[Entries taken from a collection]
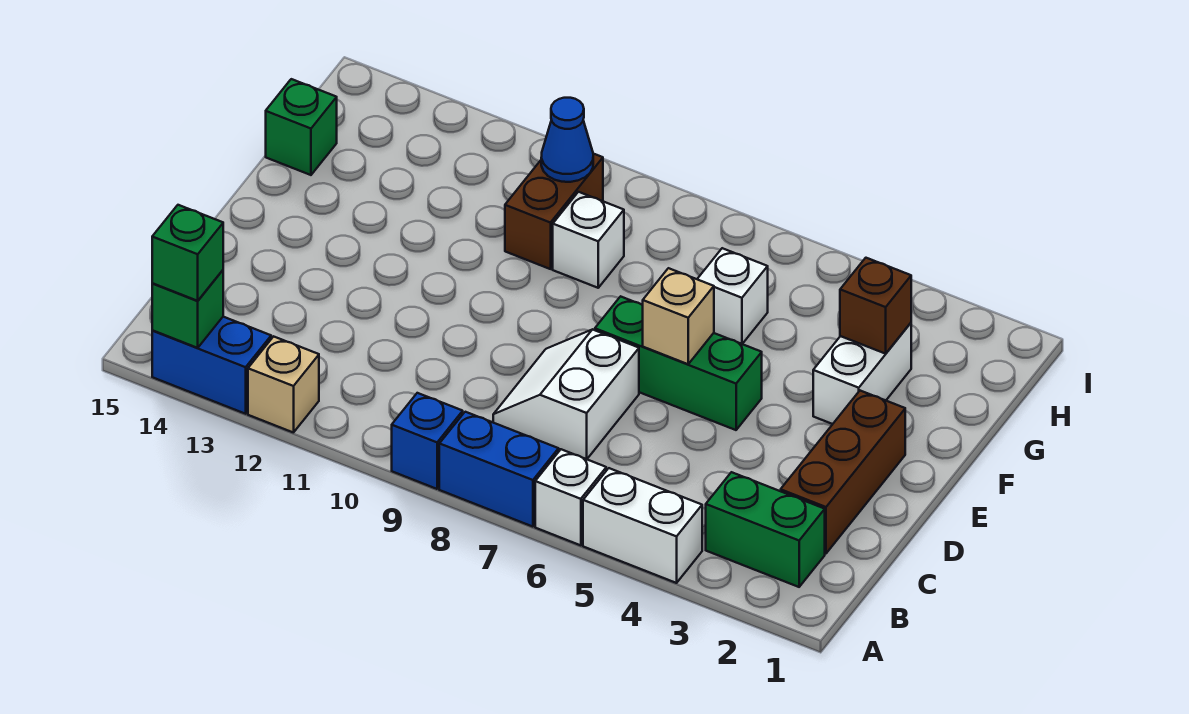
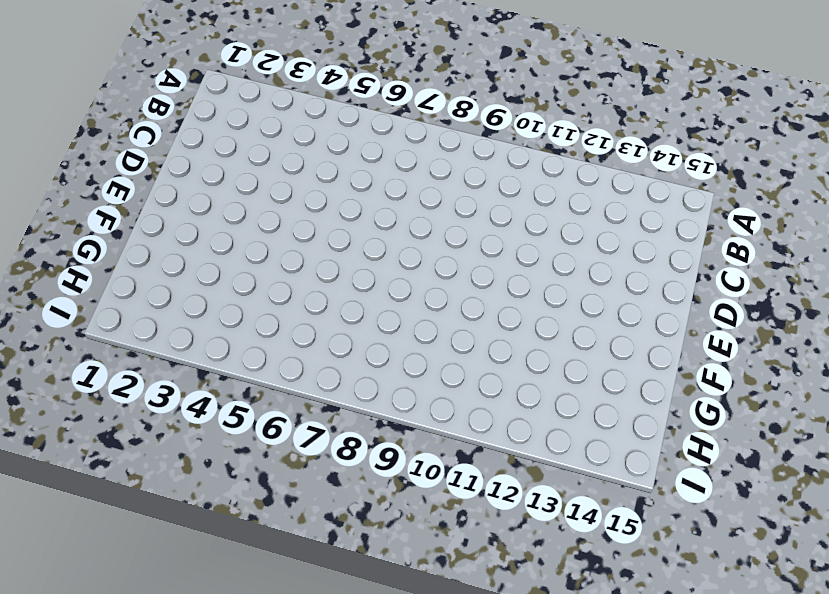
none -> white brick A4:A5 level 1
none -> white brick A6 level 1
none -> blue brick A7:A8 level 1

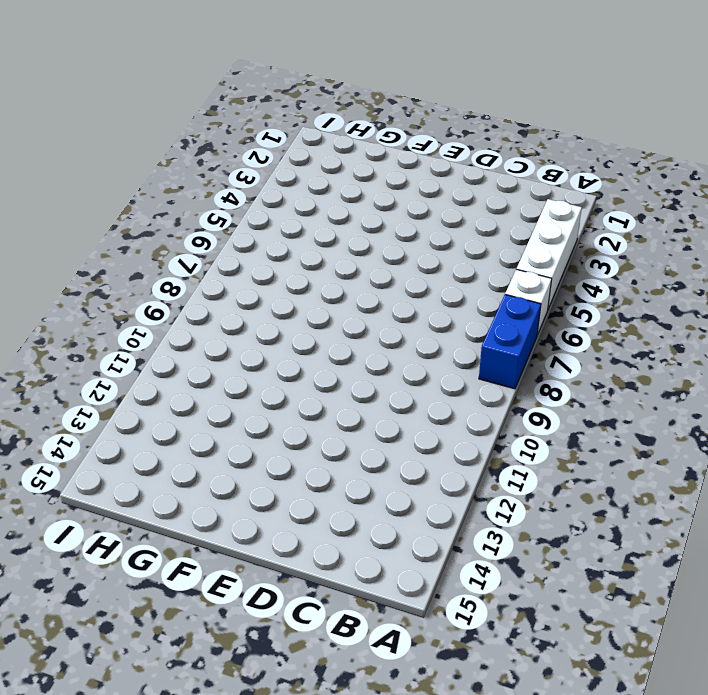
white brick A3:A5 level 1 -> white brick A4:A5 level 1
none -> blue brick A9 level 1
none -> tan brick A12 level 1
none -> blue brick A13:A14 level 1

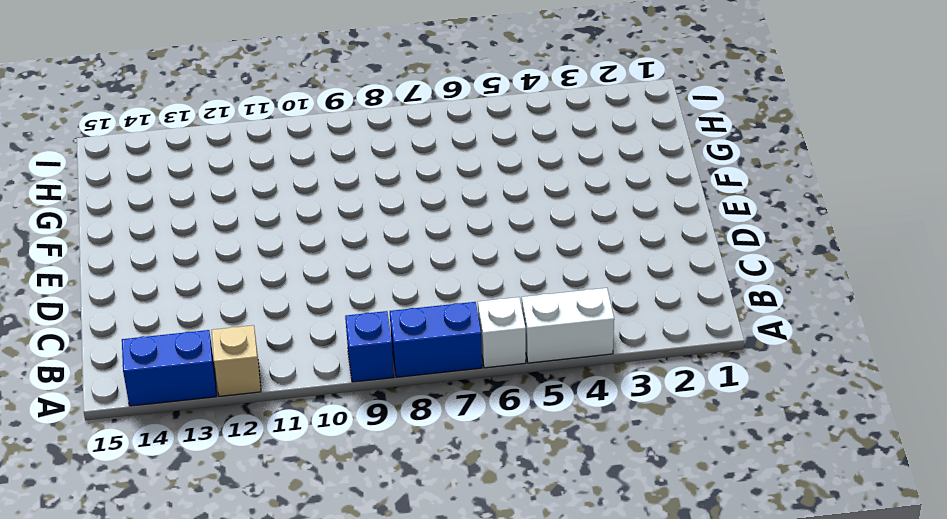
none -> green brick B2:B3 level 1
none -> brown brick C2:E2 level 1
none -> white slope C7:D8 level 1 top 7

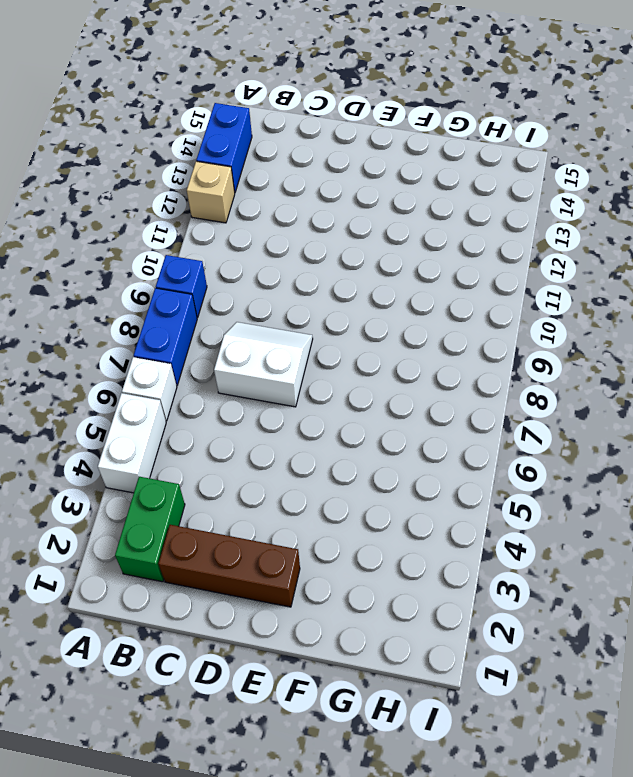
none -> green brick E5:E7 level 1
none -> white brick F3:G3 level 1
none -> white brick G6 level 1

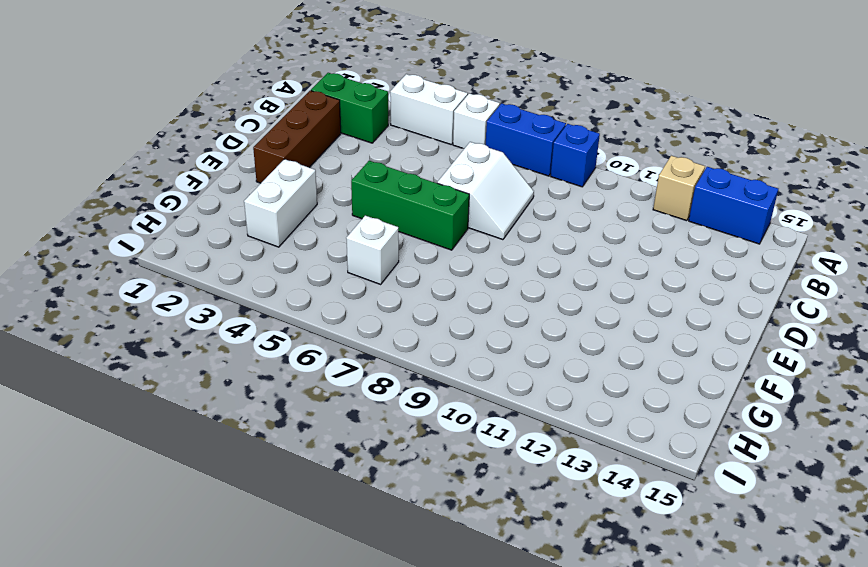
none -> white brick G9 level 1
none -> brown brick G10:H10 level 1
none -> green brick G15 level 1

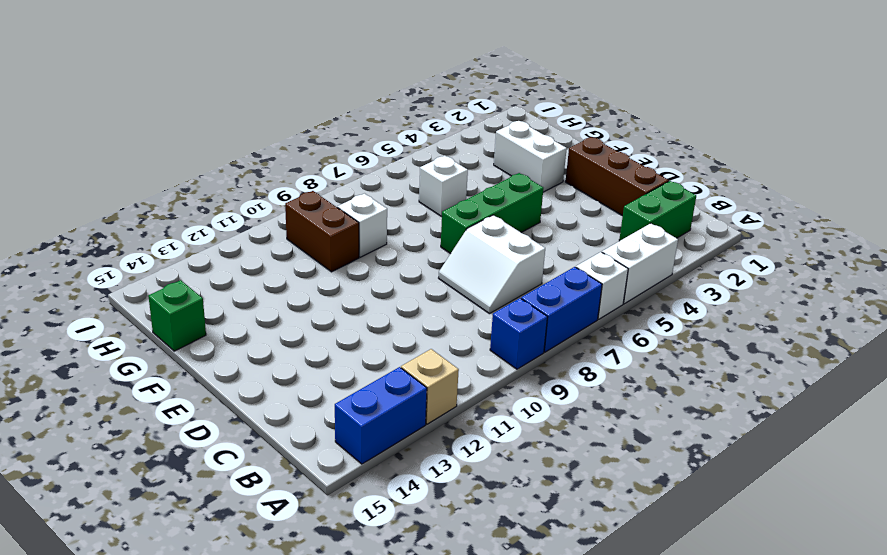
none -> green brick A14 level 2
none -> tan brick E6 level 2
none -> brown brick G3 level 2

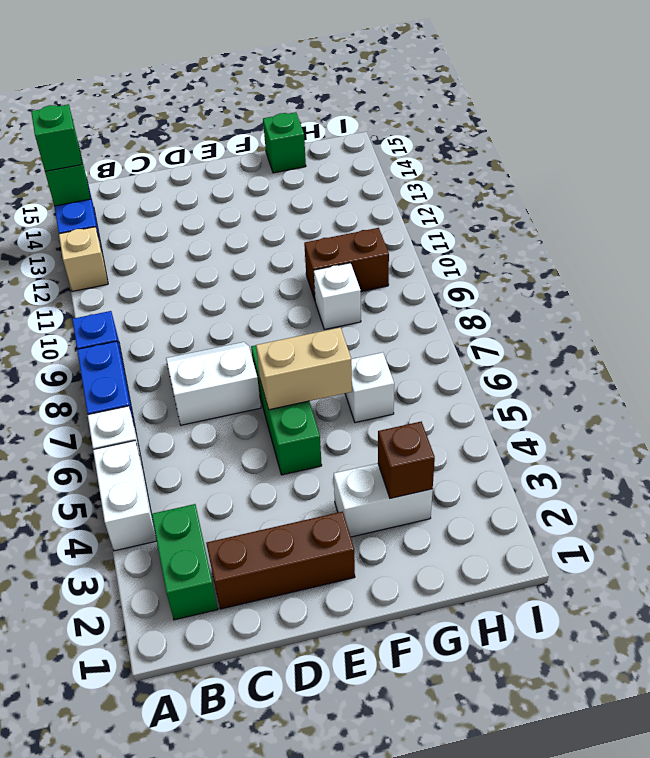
tan brick E6:F6 level 2 -> tan brick E6 level 2
none -> blue cone H10 level 2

__The task__:
Should the entries hold any pictures, please omit those and print the remaining text exactly.

__Solution below__:
none -> white brick A4:A5 level 1
none -> white brick A6 level 1
none -> blue brick A7:A8 level 1

white brick A3:A5 level 1 -> white brick A4:A5 level 1
none -> blue brick A9 level 1
none -> tan brick A12 level 1
none -> blue brick A13:A14 level 1

none -> green brick B2:B3 level 1
none -> brown brick C2:E2 level 1
none -> white slope C7:D8 level 1 top 7

none -> green brick E5:E7 level 1
none -> white brick F3:G3 level 1
none -> white brick G6 level 1

none -> white brick G9 level 1
none -> brown brick G10:H10 level 1
none -> green brick G15 level 1

none -> green brick A14 level 2
none -> tan brick E6 level 2
none -> brown brick G3 level 2

tan brick E6:F6 level 2 -> tan brick E6 level 2
none -> blue cone H10 level 2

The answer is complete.